*** Opening TASK INPUTS ***
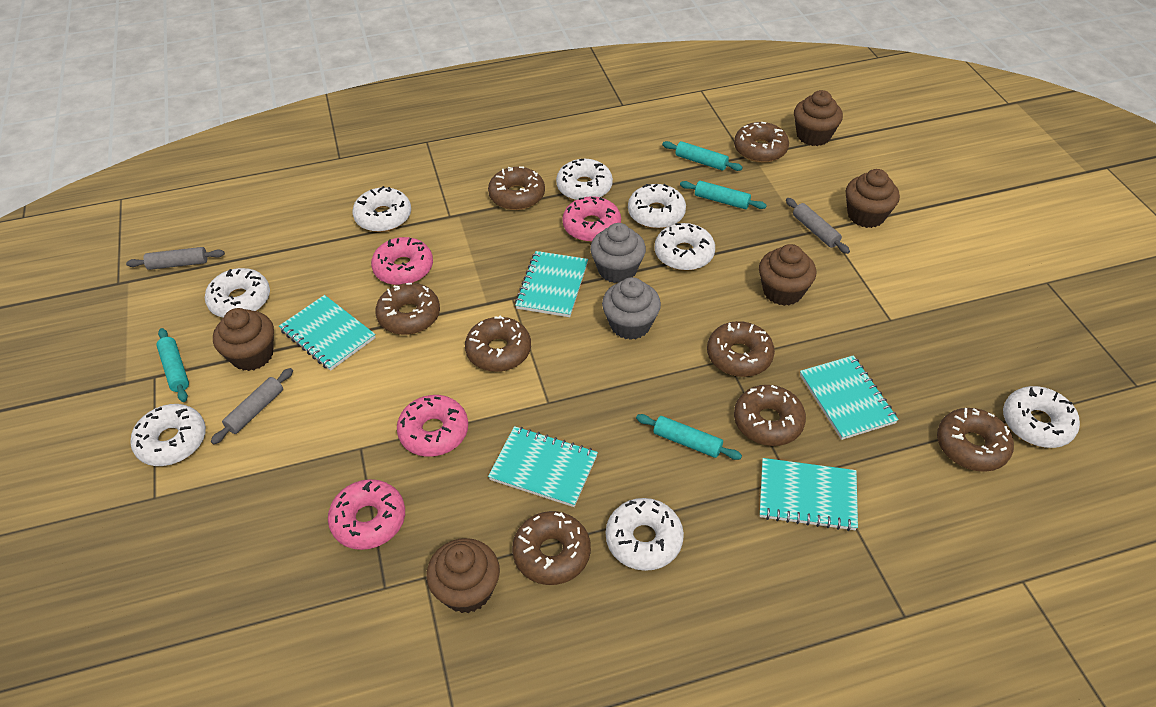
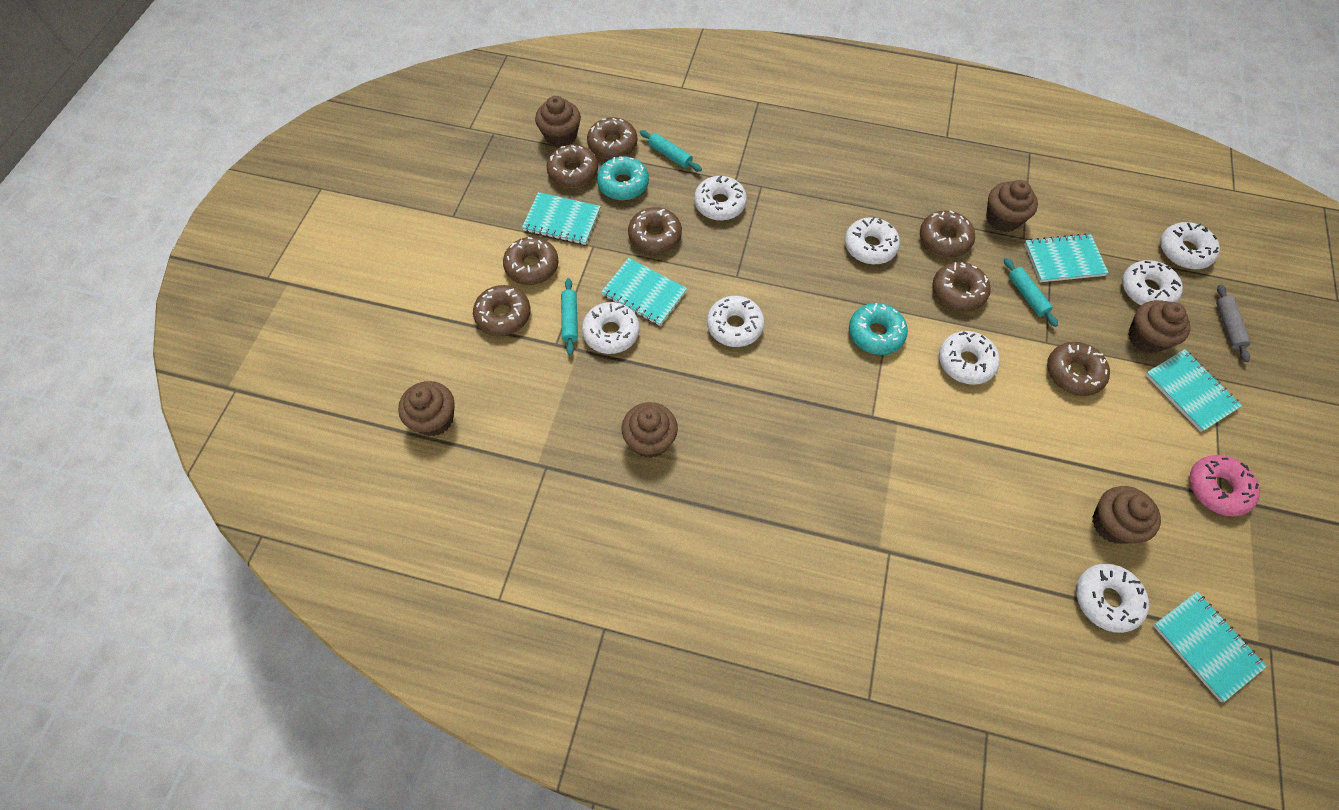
brown cupcake: 5 -> 6
grey cupcake: 2 -> 0
grey rolling pin: 3 -> 1
pink donut: 4 -> 1
turquoise donut: 0 -> 2
turquoise rolling pin: 4 -> 3

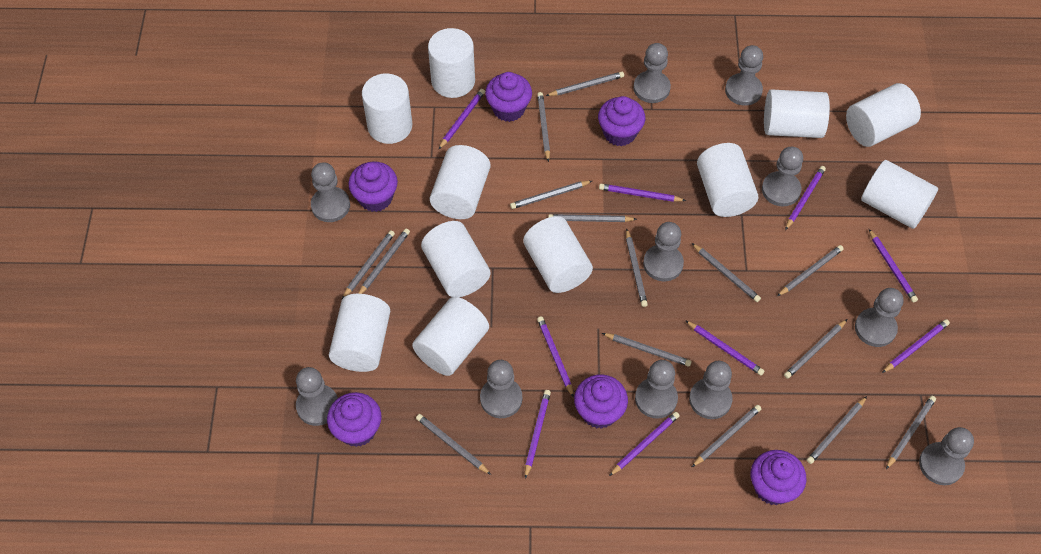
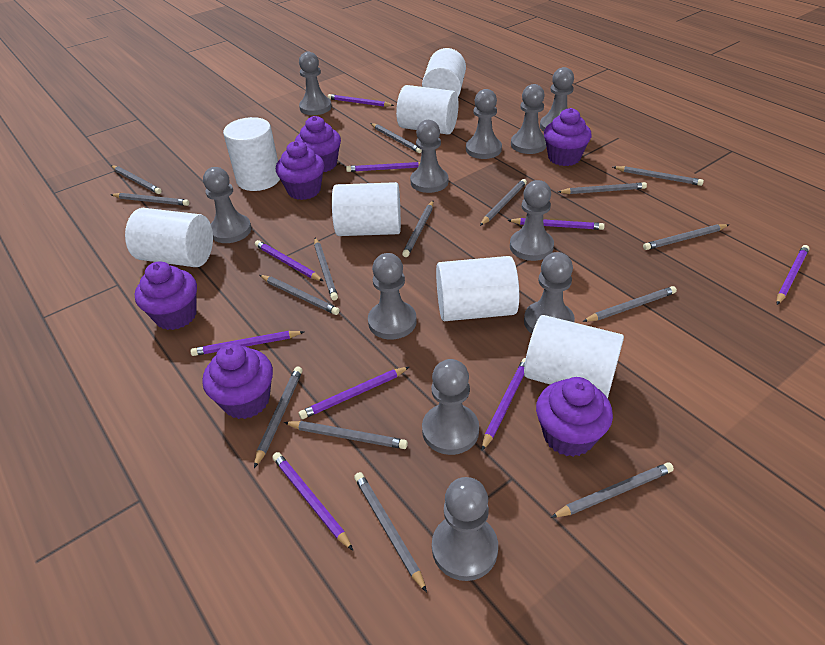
white cylinder: 11 -> 7

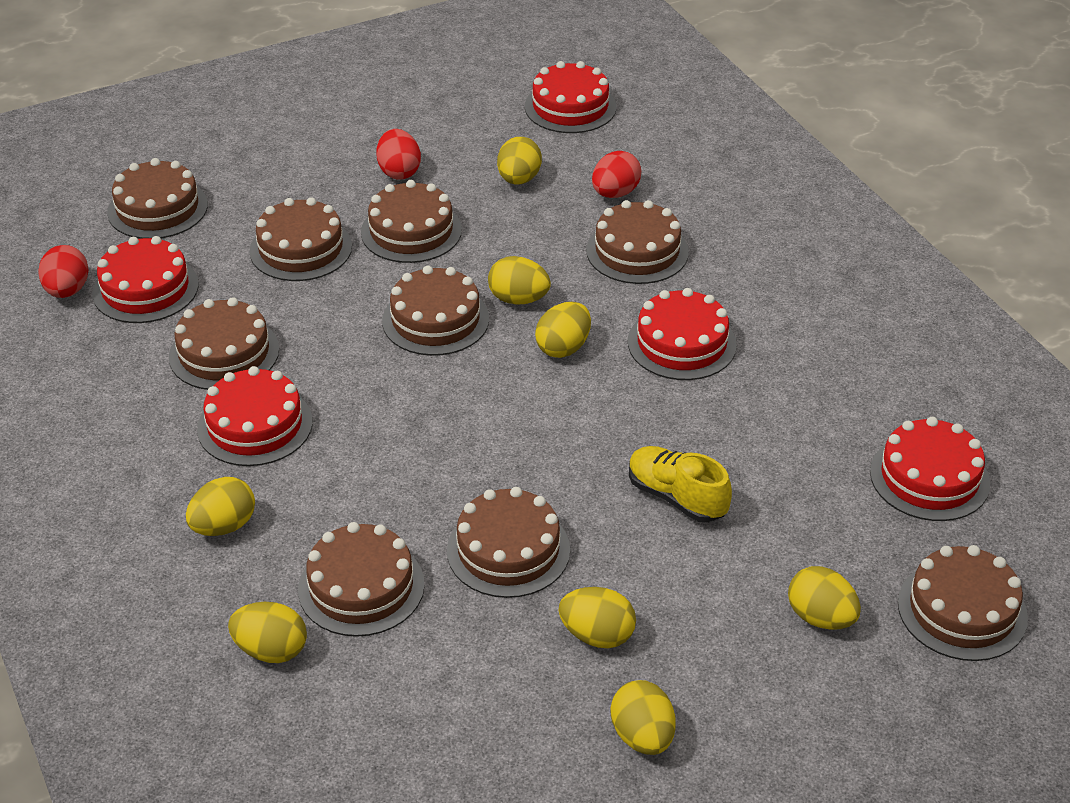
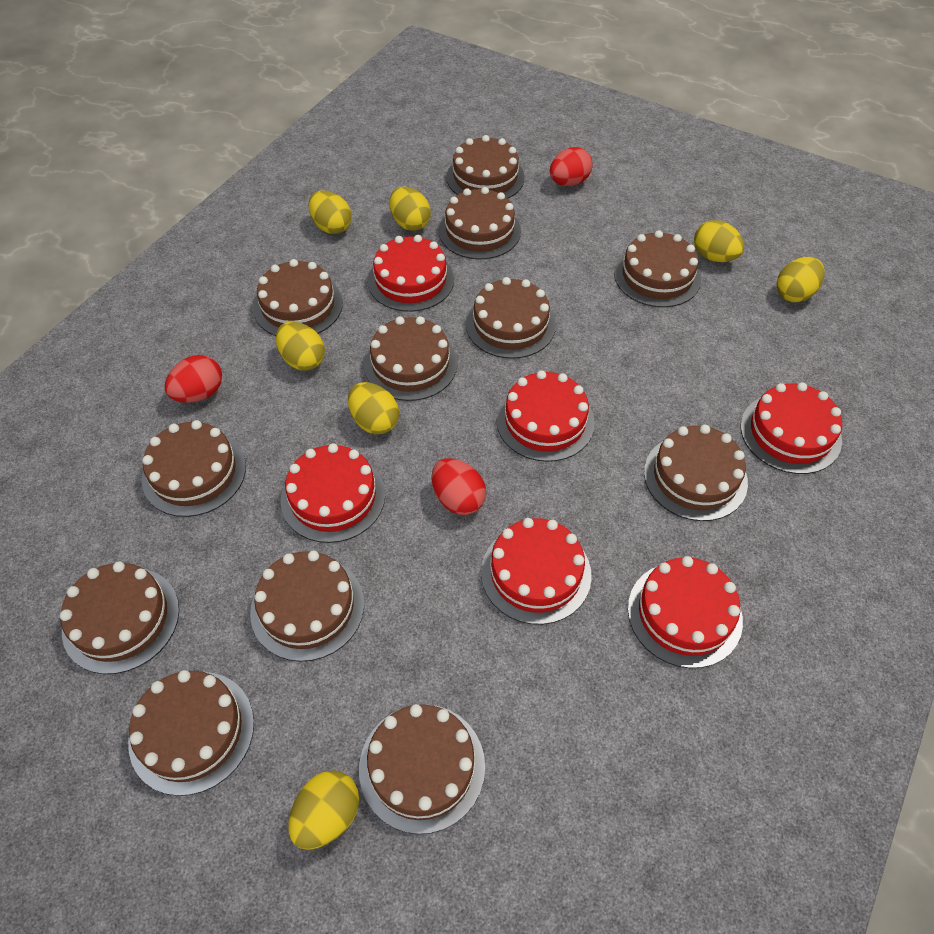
brown cake: 9 -> 12
red cake: 5 -> 6
yellow egg: 8 -> 7
yellow shoe: 1 -> 0

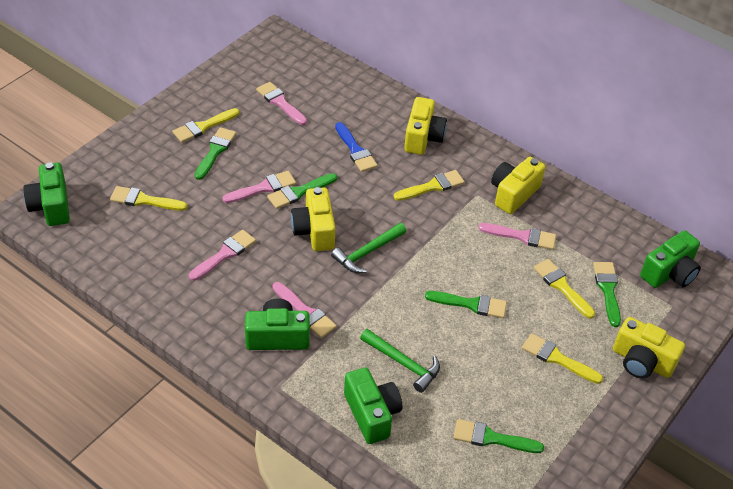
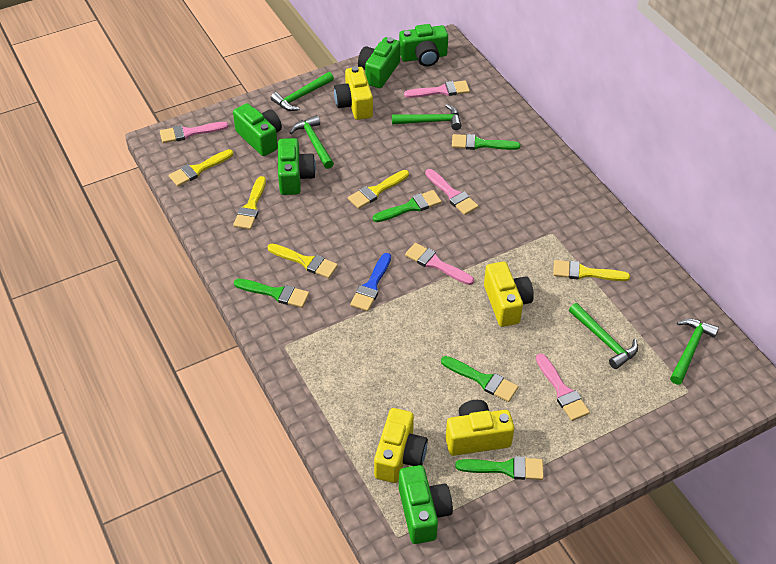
green camera: 4 -> 5
green hammer: 2 -> 5

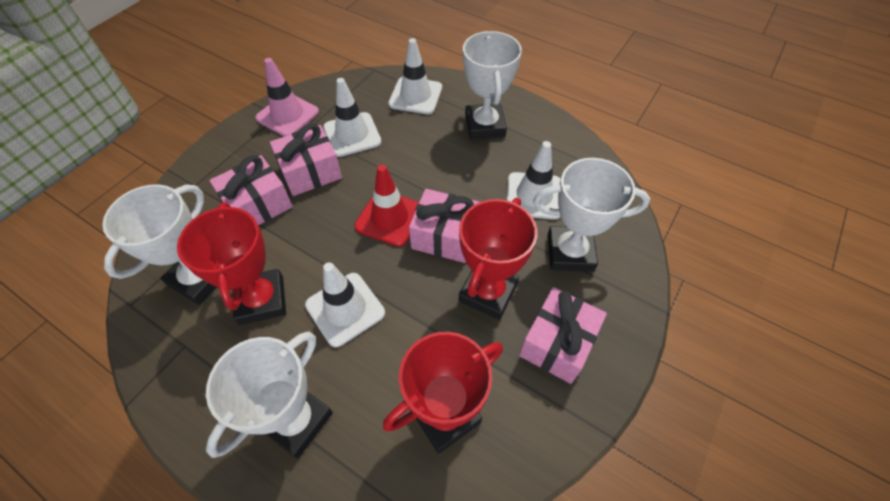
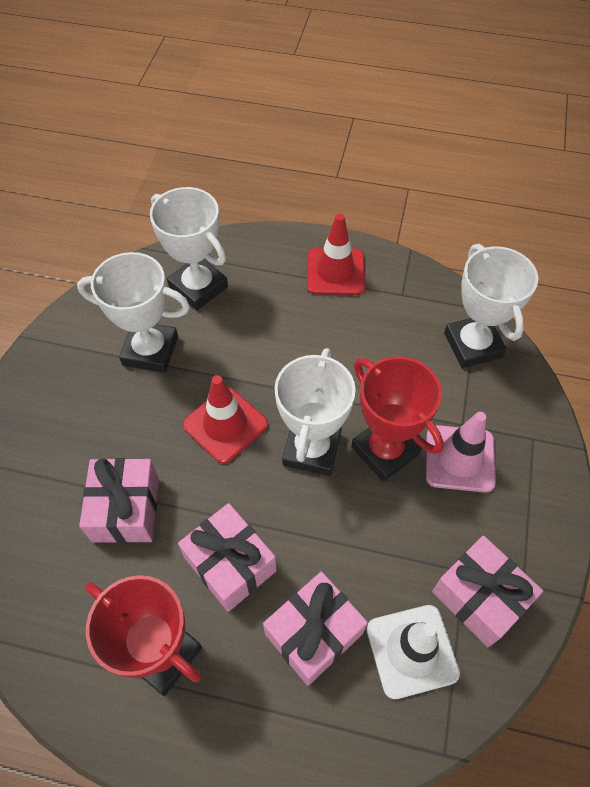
red traffic cone: 1 -> 2
red trophy: 3 -> 2
white traffic cone: 4 -> 1

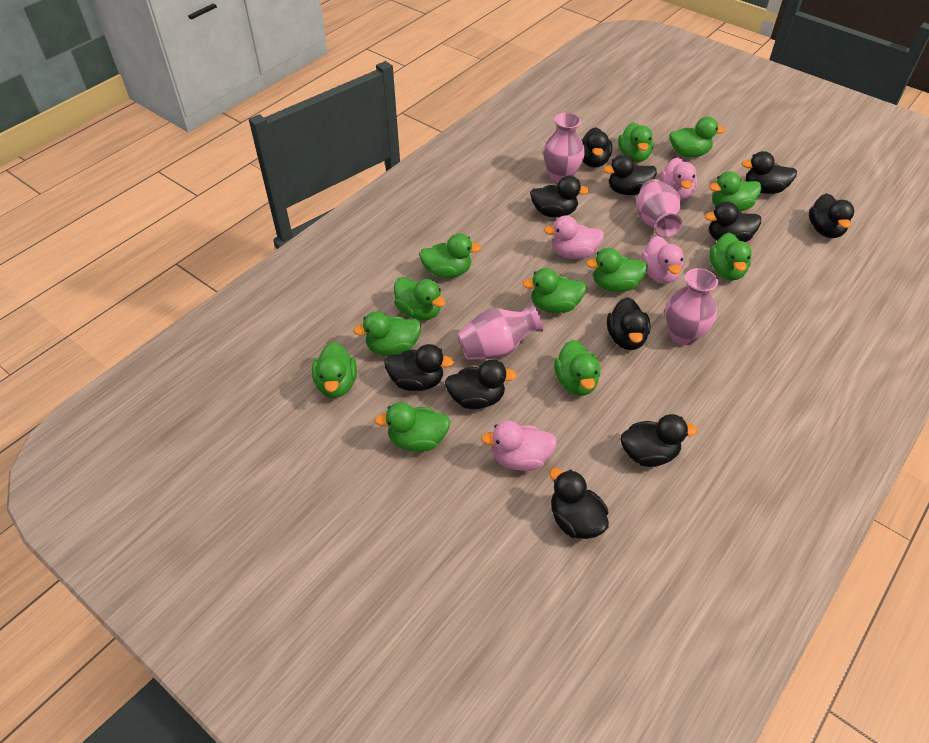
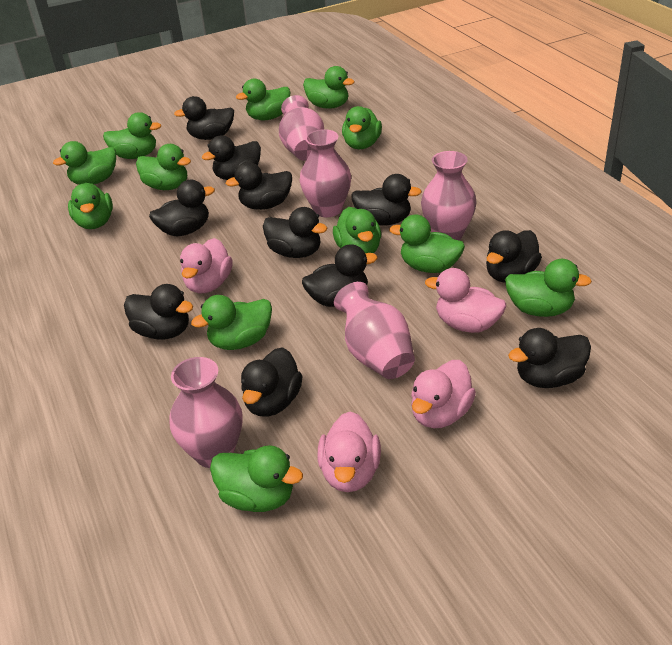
pink vase: 4 -> 5

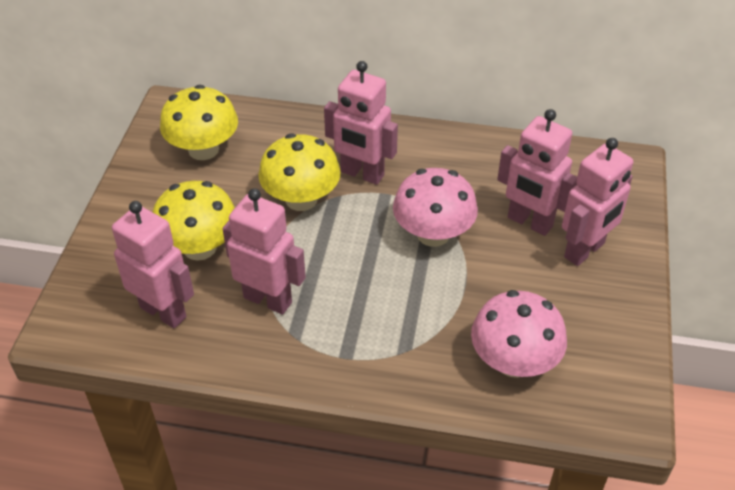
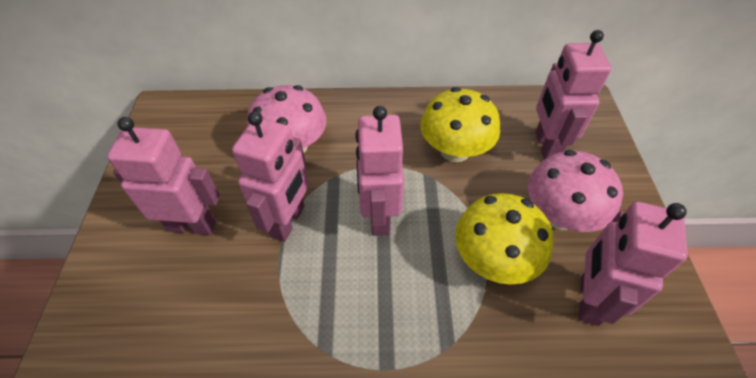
yellow mushroom: 3 -> 2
*** Closing TASK INPUTS ***
* TASK DIRECTIONS *
Give again the lines of the listing above that run from the one with "pink donut: 4 -> 1" up to and including the one with "red trophy: 3 -> 2". Keep them exact and omit the pictures.

* REPLY *
pink donut: 4 -> 1
turquoise donut: 0 -> 2
turquoise rolling pin: 4 -> 3

white cylinder: 11 -> 7

brown cake: 9 -> 12
red cake: 5 -> 6
yellow egg: 8 -> 7
yellow shoe: 1 -> 0

green camera: 4 -> 5
green hammer: 2 -> 5

red traffic cone: 1 -> 2
red trophy: 3 -> 2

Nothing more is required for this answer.